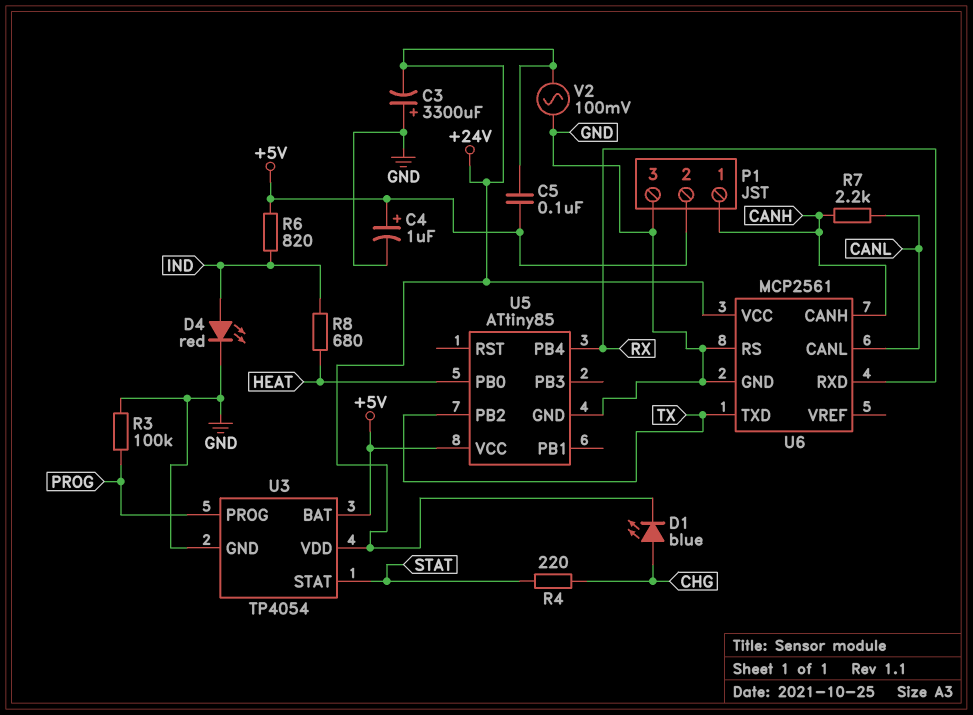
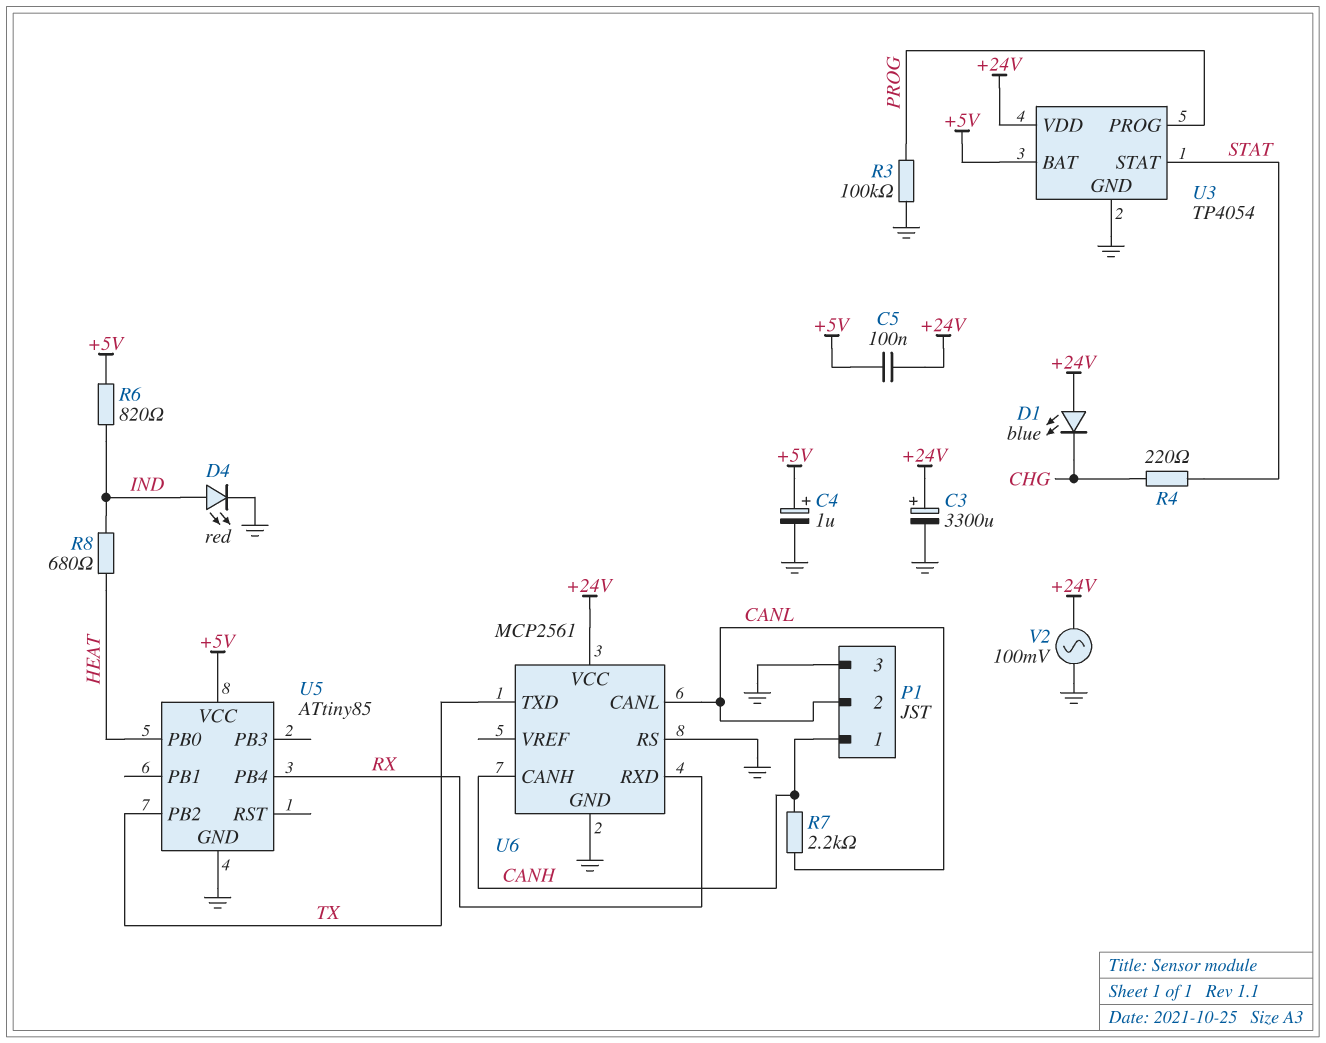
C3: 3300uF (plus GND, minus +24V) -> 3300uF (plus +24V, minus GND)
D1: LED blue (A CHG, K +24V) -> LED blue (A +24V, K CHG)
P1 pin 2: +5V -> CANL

━━━━━━━━━━━━━━━━━━━━━━━━━━━━━━

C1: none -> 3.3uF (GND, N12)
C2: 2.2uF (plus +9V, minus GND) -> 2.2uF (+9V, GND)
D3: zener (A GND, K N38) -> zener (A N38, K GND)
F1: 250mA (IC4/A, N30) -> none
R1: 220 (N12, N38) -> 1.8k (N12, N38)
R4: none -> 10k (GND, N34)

━━━━━━━━━━━━━━━━━━━━━━━━━━━━━━

Using the word "plus" as the filter, copy each matching line from the material.

| Solution |
C3: 3300uF (plus GND, minus +24V) -> 3300uF (plus +24V, minus GND)
C2: 2.2uF (plus +9V, minus GND) -> 2.2uF (+9V, GND)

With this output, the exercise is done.